Task requirements:
Retype each record exactly.

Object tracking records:
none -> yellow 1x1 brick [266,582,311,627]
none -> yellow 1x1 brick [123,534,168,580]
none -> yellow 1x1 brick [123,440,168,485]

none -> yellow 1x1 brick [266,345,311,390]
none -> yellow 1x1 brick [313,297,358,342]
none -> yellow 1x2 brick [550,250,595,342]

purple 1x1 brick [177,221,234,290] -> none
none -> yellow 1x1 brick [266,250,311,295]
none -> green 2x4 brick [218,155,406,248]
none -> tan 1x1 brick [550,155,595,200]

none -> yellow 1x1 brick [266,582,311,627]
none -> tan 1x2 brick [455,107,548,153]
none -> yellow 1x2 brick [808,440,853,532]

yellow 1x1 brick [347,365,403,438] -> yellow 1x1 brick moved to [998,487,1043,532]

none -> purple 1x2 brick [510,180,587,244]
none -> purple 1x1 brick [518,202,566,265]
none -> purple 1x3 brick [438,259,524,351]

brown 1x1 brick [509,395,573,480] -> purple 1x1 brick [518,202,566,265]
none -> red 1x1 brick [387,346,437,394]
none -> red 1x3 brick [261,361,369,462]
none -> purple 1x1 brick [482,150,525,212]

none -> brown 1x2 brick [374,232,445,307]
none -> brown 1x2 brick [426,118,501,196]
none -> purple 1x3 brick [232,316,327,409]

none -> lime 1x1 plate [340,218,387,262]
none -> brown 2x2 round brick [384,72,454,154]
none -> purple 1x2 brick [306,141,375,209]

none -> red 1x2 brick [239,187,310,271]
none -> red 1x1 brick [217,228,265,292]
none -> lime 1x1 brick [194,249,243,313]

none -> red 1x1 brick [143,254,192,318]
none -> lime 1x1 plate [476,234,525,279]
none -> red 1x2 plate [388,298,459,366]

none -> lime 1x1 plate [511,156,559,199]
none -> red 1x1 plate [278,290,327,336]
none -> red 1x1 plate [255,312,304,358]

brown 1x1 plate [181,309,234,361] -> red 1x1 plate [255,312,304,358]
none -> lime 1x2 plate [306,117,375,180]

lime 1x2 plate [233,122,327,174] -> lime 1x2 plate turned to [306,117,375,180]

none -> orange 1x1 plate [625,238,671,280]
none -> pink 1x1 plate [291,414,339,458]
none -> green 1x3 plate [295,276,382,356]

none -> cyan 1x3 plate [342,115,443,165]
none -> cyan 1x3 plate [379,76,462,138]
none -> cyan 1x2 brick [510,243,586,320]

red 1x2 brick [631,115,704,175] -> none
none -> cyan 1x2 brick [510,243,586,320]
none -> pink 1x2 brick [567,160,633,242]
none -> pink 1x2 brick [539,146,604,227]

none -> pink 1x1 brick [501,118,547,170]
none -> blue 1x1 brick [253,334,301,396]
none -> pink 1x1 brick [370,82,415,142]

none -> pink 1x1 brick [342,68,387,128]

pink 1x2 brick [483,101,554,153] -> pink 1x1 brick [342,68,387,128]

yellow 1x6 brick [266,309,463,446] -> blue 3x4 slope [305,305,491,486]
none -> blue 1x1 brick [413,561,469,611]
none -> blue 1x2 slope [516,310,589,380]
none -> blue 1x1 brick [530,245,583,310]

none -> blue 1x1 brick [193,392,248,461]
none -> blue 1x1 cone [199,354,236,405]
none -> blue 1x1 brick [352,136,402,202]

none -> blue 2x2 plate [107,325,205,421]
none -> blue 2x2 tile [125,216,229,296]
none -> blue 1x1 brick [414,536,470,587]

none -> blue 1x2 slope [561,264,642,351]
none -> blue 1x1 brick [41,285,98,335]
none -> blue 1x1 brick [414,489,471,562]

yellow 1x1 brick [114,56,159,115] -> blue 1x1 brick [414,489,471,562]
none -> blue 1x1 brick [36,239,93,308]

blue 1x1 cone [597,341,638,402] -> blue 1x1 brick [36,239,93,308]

Worked solution:
none -> yellow 1x1 brick [266,582,311,627]
none -> yellow 1x1 brick [123,534,168,580]
none -> yellow 1x1 brick [123,440,168,485]

none -> yellow 1x1 brick [266,345,311,390]
none -> yellow 1x1 brick [313,297,358,342]
none -> yellow 1x2 brick [550,250,595,342]

purple 1x1 brick [177,221,234,290] -> none
none -> yellow 1x1 brick [266,250,311,295]
none -> green 2x4 brick [218,155,406,248]
none -> tan 1x1 brick [550,155,595,200]

none -> yellow 1x1 brick [266,582,311,627]
none -> tan 1x2 brick [455,107,548,153]
none -> yellow 1x2 brick [808,440,853,532]

yellow 1x1 brick [347,365,403,438] -> yellow 1x1 brick moved to [998,487,1043,532]

none -> purple 1x2 brick [510,180,587,244]
none -> purple 1x1 brick [518,202,566,265]
none -> purple 1x3 brick [438,259,524,351]

brown 1x1 brick [509,395,573,480] -> purple 1x1 brick [518,202,566,265]
none -> red 1x1 brick [387,346,437,394]
none -> red 1x3 brick [261,361,369,462]
none -> purple 1x1 brick [482,150,525,212]

none -> brown 1x2 brick [374,232,445,307]
none -> brown 1x2 brick [426,118,501,196]
none -> purple 1x3 brick [232,316,327,409]

none -> lime 1x1 plate [340,218,387,262]
none -> brown 2x2 round brick [384,72,454,154]
none -> purple 1x2 brick [306,141,375,209]

none -> red 1x2 brick [239,187,310,271]
none -> red 1x1 brick [217,228,265,292]
none -> lime 1x1 brick [194,249,243,313]

none -> red 1x1 brick [143,254,192,318]
none -> lime 1x1 plate [476,234,525,279]
none -> red 1x2 plate [388,298,459,366]

none -> lime 1x1 plate [511,156,559,199]
none -> red 1x1 plate [278,290,327,336]
none -> red 1x1 plate [255,312,304,358]

brown 1x1 plate [181,309,234,361] -> red 1x1 plate [255,312,304,358]
none -> lime 1x2 plate [306,117,375,180]

lime 1x2 plate [233,122,327,174] -> lime 1x2 plate turned to [306,117,375,180]

none -> orange 1x1 plate [625,238,671,280]
none -> pink 1x1 plate [291,414,339,458]
none -> green 1x3 plate [295,276,382,356]

none -> cyan 1x3 plate [342,115,443,165]
none -> cyan 1x3 plate [379,76,462,138]
none -> cyan 1x2 brick [510,243,586,320]

red 1x2 brick [631,115,704,175] -> none
none -> cyan 1x2 brick [510,243,586,320]
none -> pink 1x2 brick [567,160,633,242]
none -> pink 1x2 brick [539,146,604,227]

none -> pink 1x1 brick [501,118,547,170]
none -> blue 1x1 brick [253,334,301,396]
none -> pink 1x1 brick [370,82,415,142]

none -> pink 1x1 brick [342,68,387,128]

pink 1x2 brick [483,101,554,153] -> pink 1x1 brick [342,68,387,128]

yellow 1x6 brick [266,309,463,446] -> blue 3x4 slope [305,305,491,486]
none -> blue 1x1 brick [413,561,469,611]
none -> blue 1x2 slope [516,310,589,380]
none -> blue 1x1 brick [530,245,583,310]

none -> blue 1x1 brick [193,392,248,461]
none -> blue 1x1 cone [199,354,236,405]
none -> blue 1x1 brick [352,136,402,202]

none -> blue 2x2 plate [107,325,205,421]
none -> blue 2x2 tile [125,216,229,296]
none -> blue 1x1 brick [414,536,470,587]

none -> blue 1x2 slope [561,264,642,351]
none -> blue 1x1 brick [41,285,98,335]
none -> blue 1x1 brick [414,489,471,562]

yellow 1x1 brick [114,56,159,115] -> blue 1x1 brick [414,489,471,562]
none -> blue 1x1 brick [36,239,93,308]

blue 1x1 cone [597,341,638,402] -> blue 1x1 brick [36,239,93,308]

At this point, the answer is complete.